→ **YOUR OBJECTIVE**:
Write an exact copy of the entries below that leaves out all pictures.

(Shape transformation data)

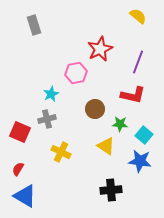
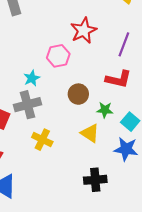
gray cross: (47, 119) -> (28, 105), size x1.4

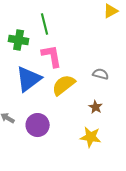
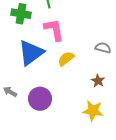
yellow semicircle: (64, 85) -> (66, 59), size x0.7

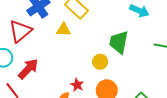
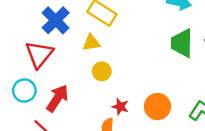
green trapezoid: (119, 42) -> (182, 43), moved
yellow circle: (100, 62) -> (102, 71), moved

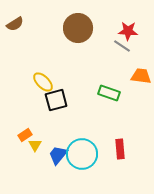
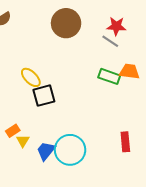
green rectangle: (109, 93) -> (109, 76), moved
red rectangle: (120, 149) -> (125, 142), moved

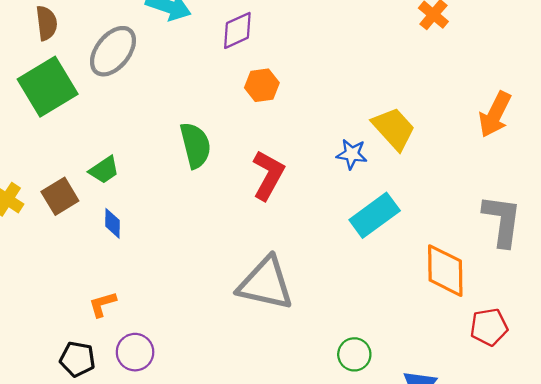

→ **ANSWER TO THIS PROBLEM**:
gray cross: (47, 119) -> (28, 105), size x1.4

yellow semicircle: (64, 85) -> (66, 59), size x0.7

green trapezoid: (119, 42) -> (182, 43), moved
yellow circle: (100, 62) -> (102, 71), moved

green rectangle: (109, 93) -> (109, 76), moved
red rectangle: (120, 149) -> (125, 142), moved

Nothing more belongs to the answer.